REQUIRED WORK -
Could you output exactly the lines from the one containing "move | red_gotuzax" through the end of the records below, and nothing more?

* * *

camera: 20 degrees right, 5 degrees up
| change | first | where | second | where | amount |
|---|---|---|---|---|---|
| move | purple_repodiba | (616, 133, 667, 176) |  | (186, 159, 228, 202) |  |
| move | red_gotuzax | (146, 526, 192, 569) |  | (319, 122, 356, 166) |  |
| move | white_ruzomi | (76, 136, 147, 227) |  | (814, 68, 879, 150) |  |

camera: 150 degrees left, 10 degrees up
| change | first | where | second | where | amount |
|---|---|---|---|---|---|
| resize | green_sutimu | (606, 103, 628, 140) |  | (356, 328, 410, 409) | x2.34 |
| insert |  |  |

* * *

PROBLEM SOLUTION -
| move | red_gotuzax | (146, 526, 192, 569) |  | (319, 122, 356, 166) |  |
| move | white_ruzomi | (76, 136, 147, 227) |  | (814, 68, 879, 150) |  |

camera: 150 degrees left, 10 degrees up
| change | first | where | second | where | amount |
|---|---|---|---|---|---|
| resize | green_sutimu | (606, 103, 628, 140) |  | (356, 328, 410, 409) | x2.34 |
| insert |  |  |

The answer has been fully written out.